(Beginning of Study material)

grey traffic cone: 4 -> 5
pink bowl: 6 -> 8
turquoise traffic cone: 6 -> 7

(End of Study material)
(Beginning of Study material)

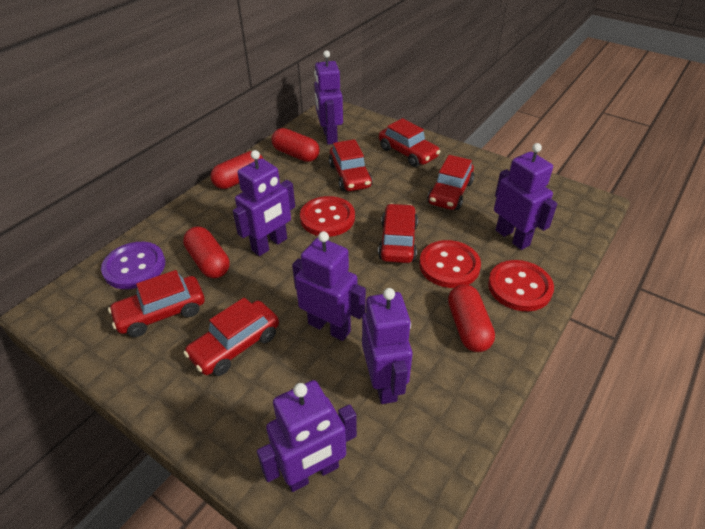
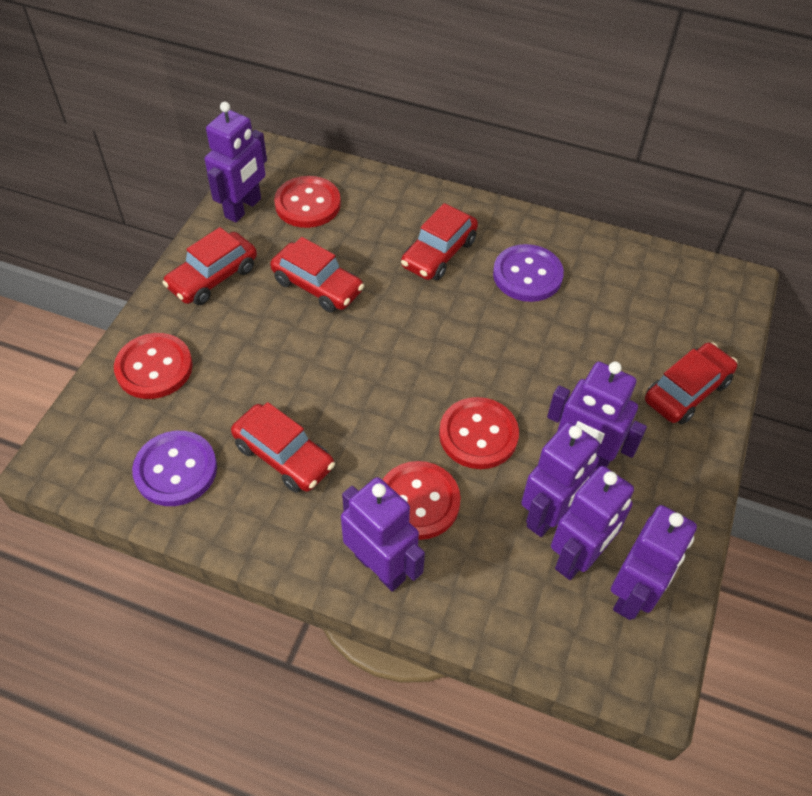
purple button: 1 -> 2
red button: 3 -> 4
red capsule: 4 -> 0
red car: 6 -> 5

(End of Study material)

§ **Action item**
Your answer should be the lines above, from the line containing "grey traffic cone: 4 -> 5" up to and including the line containing "turquoise traffic cone: 6 -> 7", reproduced exactly and with nothing else.

§ **Solution below**
grey traffic cone: 4 -> 5
pink bowl: 6 -> 8
turquoise traffic cone: 6 -> 7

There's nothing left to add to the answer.